* _Given records_:
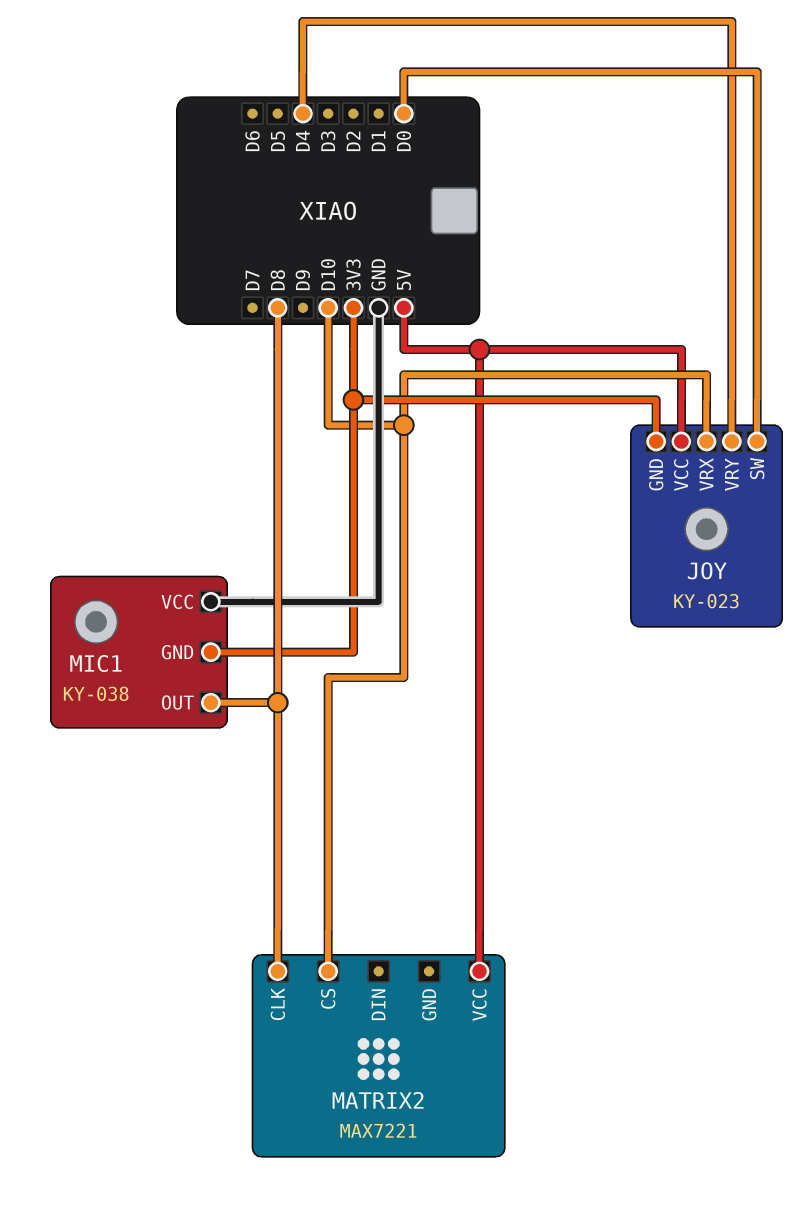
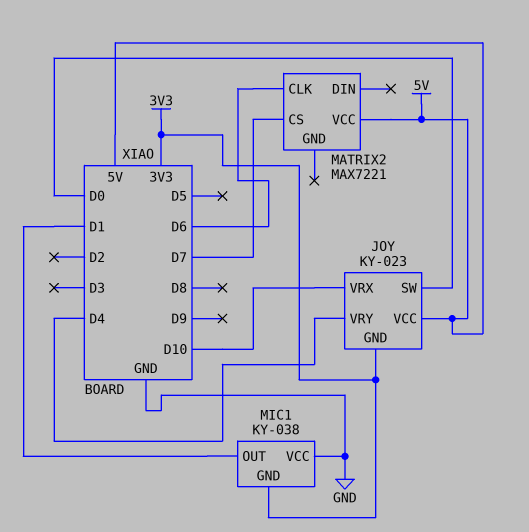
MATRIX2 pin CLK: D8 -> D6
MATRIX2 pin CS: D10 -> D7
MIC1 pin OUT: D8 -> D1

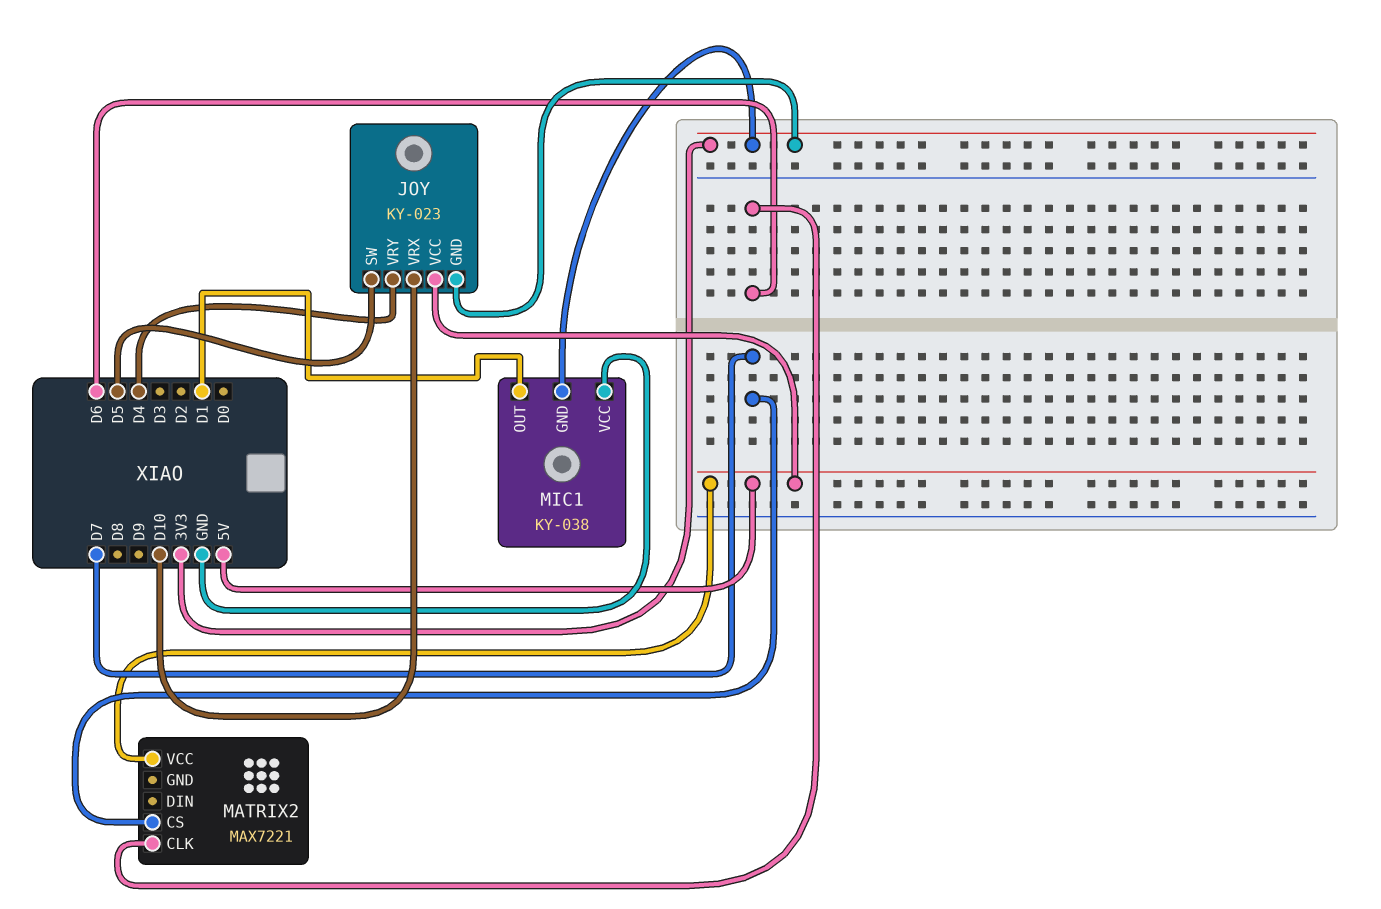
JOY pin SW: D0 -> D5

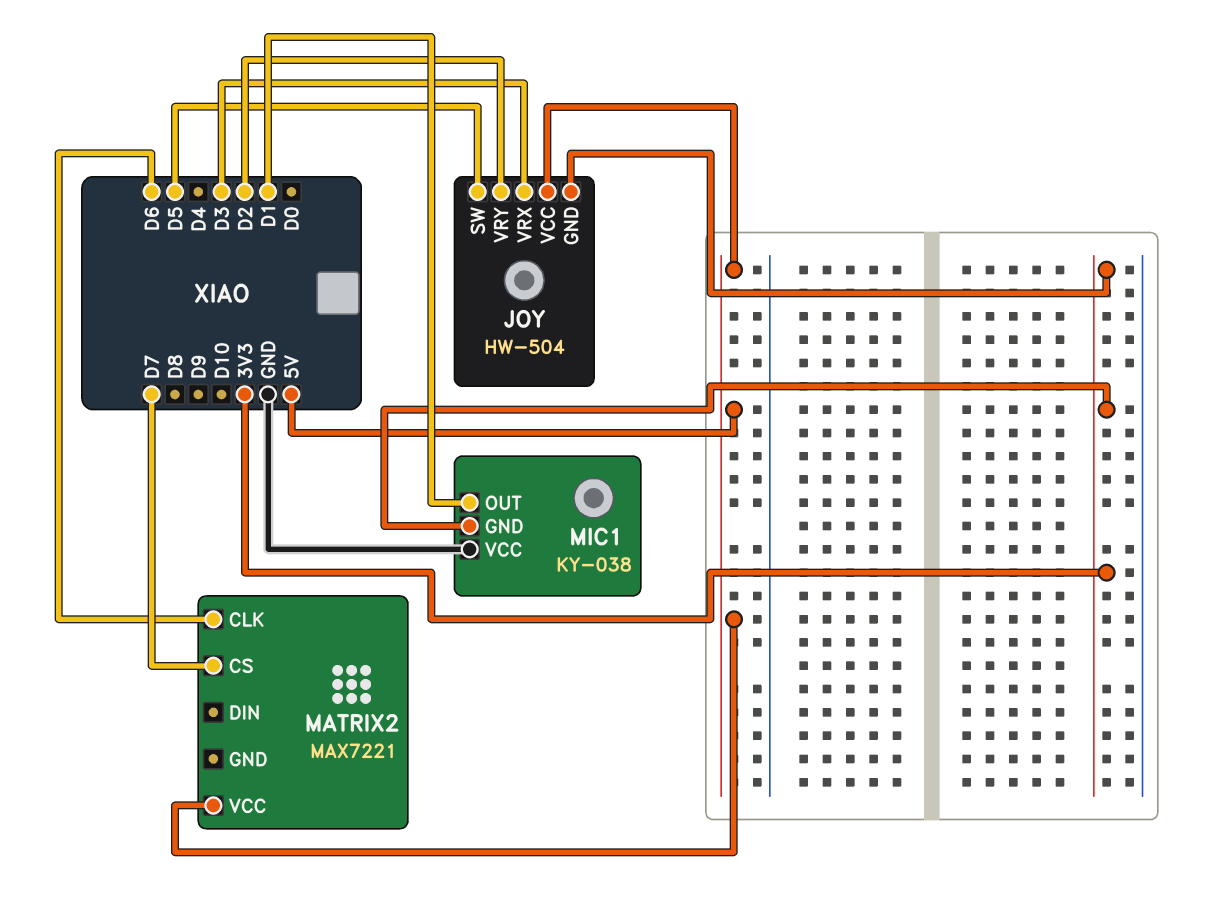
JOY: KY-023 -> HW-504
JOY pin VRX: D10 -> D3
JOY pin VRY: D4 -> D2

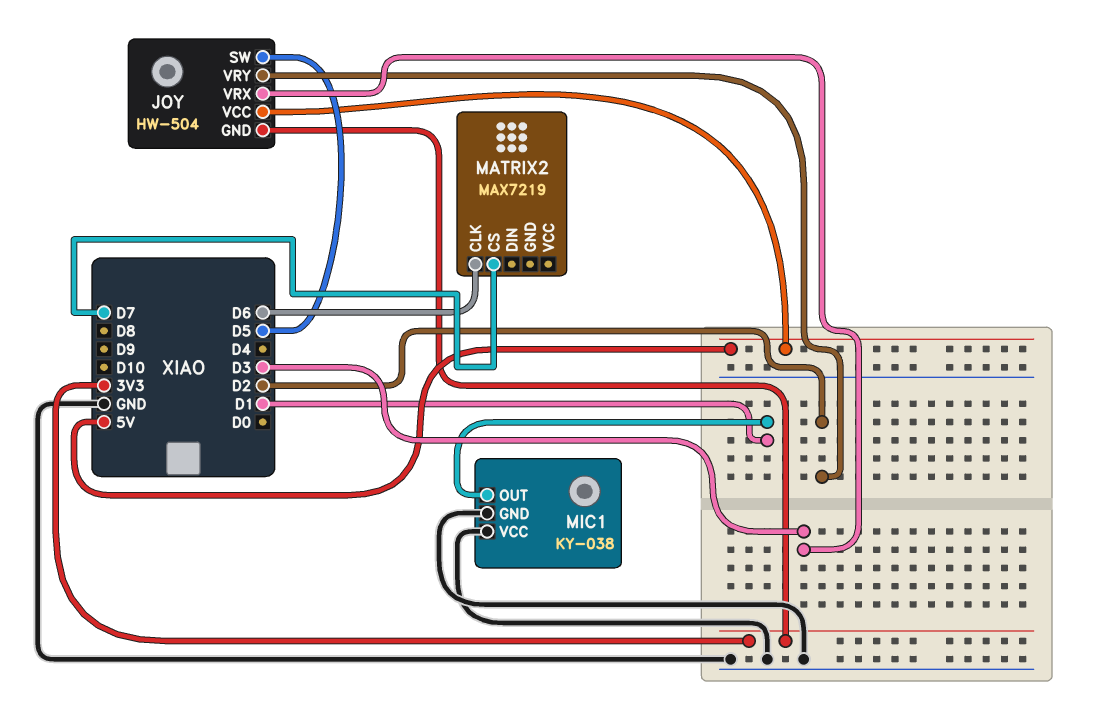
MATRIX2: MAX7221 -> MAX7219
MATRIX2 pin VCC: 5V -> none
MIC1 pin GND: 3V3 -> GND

==

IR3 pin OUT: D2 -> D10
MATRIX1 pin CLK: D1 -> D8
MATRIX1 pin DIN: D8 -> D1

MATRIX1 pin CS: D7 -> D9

* _What to work on_:
From the entries above, extract only the lines running from the one containing "MATRIX2: MAX7221 -> MAX7219" through the one containing "MIC1 pin GND: 3V3 -> GND", inclusive.

* _Expected answer_:
MATRIX2: MAX7221 -> MAX7219
MATRIX2 pin VCC: 5V -> none
MIC1 pin GND: 3V3 -> GND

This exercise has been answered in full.